» **ASSIGNMENT**
Search the records for the string "house" and copy every line in which it appears.

---------- DATA SHOWN

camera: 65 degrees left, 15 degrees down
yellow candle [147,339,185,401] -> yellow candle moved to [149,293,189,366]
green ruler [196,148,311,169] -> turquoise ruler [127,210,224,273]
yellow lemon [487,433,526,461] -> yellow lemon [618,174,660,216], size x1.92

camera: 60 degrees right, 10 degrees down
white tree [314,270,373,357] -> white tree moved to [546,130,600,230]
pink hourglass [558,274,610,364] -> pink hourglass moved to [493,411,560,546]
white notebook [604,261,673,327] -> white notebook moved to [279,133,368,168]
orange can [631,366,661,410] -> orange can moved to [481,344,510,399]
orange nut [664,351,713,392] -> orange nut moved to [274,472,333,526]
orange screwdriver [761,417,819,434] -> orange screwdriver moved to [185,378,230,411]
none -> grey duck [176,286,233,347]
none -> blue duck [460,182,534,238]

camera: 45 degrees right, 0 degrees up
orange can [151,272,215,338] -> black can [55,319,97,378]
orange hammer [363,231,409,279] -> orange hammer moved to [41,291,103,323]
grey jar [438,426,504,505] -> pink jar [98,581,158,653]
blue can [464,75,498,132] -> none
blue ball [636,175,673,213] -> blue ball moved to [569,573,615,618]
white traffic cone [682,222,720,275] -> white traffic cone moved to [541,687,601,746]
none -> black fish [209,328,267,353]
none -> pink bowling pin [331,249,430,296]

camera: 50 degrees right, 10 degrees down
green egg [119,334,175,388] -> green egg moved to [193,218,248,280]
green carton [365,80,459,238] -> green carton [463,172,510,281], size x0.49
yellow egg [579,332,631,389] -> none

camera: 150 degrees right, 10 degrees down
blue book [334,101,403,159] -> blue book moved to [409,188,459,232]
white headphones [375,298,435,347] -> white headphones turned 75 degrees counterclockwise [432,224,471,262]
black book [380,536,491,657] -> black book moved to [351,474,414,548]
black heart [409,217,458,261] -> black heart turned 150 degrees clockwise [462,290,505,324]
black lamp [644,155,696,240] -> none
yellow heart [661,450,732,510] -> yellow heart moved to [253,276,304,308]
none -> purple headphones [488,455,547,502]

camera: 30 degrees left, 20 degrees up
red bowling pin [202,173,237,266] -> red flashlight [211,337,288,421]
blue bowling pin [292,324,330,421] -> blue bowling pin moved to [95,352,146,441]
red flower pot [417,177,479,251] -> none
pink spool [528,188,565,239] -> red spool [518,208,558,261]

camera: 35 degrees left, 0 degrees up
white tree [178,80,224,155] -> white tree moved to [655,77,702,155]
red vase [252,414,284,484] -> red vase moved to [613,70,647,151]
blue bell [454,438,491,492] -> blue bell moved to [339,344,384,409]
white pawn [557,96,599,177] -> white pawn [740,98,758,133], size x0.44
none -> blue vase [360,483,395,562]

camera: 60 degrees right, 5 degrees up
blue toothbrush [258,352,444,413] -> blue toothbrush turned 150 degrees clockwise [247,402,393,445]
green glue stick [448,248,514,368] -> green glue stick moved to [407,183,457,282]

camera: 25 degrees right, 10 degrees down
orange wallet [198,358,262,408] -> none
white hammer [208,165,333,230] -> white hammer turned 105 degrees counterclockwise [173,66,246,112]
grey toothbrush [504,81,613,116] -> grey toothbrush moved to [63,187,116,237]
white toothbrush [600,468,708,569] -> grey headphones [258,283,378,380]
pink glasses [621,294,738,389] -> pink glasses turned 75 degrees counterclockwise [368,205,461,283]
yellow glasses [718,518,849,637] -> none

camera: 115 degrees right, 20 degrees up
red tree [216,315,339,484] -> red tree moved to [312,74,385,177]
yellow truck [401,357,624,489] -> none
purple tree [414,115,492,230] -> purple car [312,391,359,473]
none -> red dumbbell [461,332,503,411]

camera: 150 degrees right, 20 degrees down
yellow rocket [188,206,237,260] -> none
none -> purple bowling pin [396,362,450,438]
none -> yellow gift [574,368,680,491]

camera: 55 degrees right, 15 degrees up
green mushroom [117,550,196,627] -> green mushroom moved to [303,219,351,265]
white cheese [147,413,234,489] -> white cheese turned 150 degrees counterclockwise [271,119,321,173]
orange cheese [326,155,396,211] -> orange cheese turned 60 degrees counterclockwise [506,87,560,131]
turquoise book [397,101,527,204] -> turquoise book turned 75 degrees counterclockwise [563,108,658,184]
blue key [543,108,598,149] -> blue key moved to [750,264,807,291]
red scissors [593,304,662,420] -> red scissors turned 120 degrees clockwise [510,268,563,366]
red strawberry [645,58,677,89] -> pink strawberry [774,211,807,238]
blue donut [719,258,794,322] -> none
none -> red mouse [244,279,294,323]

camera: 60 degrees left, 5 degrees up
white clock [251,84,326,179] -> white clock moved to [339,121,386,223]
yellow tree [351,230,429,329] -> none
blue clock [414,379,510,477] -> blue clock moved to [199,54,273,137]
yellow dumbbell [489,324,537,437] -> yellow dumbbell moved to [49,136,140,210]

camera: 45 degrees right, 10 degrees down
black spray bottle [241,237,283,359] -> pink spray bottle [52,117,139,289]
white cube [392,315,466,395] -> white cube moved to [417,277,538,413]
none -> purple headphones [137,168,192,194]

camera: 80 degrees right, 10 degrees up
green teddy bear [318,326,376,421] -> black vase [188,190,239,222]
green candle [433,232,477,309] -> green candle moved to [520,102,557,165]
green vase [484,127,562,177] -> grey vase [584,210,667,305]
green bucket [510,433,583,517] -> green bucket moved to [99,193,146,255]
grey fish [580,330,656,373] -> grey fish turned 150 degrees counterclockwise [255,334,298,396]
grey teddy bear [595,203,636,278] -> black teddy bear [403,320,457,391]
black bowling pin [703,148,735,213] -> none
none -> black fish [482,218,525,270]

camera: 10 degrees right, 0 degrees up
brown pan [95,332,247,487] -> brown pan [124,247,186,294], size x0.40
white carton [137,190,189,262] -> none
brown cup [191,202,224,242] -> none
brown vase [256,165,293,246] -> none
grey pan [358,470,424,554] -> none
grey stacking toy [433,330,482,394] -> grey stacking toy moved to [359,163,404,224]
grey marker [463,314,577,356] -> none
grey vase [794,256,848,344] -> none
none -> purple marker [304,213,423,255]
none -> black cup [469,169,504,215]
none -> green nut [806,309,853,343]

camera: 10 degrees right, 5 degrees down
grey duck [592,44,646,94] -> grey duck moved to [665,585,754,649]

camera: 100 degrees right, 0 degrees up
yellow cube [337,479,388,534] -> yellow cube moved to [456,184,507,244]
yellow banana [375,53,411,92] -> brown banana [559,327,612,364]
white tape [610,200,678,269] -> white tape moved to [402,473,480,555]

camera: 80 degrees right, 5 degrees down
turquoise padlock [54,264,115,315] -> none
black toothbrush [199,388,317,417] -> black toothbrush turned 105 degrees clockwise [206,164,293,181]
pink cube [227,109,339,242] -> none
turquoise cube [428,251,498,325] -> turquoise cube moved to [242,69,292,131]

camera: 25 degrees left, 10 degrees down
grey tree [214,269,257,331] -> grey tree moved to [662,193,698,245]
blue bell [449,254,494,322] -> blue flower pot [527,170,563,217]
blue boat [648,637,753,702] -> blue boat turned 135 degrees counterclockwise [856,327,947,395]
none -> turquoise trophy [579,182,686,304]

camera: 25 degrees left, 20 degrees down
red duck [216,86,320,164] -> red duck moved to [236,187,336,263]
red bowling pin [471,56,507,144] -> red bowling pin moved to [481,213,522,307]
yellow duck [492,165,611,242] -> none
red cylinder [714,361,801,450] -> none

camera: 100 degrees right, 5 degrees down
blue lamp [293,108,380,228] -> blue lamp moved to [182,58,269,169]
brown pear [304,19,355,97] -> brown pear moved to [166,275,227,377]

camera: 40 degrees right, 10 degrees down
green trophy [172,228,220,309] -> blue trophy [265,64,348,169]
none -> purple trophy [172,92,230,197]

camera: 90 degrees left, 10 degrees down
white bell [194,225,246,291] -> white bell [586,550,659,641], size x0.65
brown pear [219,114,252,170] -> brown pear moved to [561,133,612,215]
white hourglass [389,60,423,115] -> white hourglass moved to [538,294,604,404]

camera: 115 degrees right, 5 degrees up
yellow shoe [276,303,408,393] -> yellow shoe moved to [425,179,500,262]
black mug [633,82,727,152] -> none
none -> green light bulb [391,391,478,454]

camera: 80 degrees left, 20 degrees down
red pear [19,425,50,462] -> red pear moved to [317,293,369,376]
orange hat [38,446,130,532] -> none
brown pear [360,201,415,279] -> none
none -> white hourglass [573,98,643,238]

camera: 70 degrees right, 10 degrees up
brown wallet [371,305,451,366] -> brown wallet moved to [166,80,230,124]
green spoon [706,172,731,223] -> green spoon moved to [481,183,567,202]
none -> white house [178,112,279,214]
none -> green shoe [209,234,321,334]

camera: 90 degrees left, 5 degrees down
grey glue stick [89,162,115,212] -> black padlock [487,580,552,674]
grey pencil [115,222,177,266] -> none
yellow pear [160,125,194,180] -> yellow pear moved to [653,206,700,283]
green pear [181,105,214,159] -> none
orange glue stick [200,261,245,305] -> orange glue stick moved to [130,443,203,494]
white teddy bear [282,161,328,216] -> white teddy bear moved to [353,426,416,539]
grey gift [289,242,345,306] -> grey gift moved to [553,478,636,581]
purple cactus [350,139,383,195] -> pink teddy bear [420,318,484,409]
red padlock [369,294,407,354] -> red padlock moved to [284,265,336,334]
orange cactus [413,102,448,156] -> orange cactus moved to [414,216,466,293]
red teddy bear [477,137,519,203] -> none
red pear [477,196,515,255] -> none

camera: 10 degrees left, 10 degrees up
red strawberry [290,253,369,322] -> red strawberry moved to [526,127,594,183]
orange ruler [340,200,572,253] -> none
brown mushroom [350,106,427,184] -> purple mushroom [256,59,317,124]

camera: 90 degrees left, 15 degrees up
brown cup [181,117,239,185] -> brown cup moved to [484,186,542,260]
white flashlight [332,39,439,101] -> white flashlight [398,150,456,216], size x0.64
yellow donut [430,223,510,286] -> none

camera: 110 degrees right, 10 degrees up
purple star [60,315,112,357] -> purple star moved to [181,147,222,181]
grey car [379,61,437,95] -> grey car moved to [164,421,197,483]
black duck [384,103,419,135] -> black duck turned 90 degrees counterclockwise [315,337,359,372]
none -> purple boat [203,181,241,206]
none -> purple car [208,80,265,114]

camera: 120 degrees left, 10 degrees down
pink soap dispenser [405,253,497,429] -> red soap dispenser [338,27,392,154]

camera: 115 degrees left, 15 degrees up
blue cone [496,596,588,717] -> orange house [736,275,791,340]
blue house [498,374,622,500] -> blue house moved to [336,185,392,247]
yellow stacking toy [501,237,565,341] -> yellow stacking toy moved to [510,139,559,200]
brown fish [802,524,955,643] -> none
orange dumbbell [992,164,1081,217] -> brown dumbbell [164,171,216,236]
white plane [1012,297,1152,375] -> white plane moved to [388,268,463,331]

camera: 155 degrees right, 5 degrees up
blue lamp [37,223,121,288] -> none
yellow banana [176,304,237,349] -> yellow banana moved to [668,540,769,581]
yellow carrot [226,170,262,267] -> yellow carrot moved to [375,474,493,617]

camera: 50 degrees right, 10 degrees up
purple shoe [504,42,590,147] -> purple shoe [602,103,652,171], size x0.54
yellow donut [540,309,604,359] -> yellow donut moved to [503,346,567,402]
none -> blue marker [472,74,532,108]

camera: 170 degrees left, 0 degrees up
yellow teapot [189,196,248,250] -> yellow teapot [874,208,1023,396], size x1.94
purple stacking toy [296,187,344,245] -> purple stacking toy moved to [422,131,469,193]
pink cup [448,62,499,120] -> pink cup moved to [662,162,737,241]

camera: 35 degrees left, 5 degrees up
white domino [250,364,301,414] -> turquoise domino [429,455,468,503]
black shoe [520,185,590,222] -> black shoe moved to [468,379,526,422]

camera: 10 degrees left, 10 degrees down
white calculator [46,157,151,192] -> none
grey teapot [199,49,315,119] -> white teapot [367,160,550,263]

--------------------

» **ANSWER TO THE EXERCISE**
none -> white house [178,112,279,214]
blue cone [496,596,588,717] -> orange house [736,275,791,340]
blue house [498,374,622,500] -> blue house moved to [336,185,392,247]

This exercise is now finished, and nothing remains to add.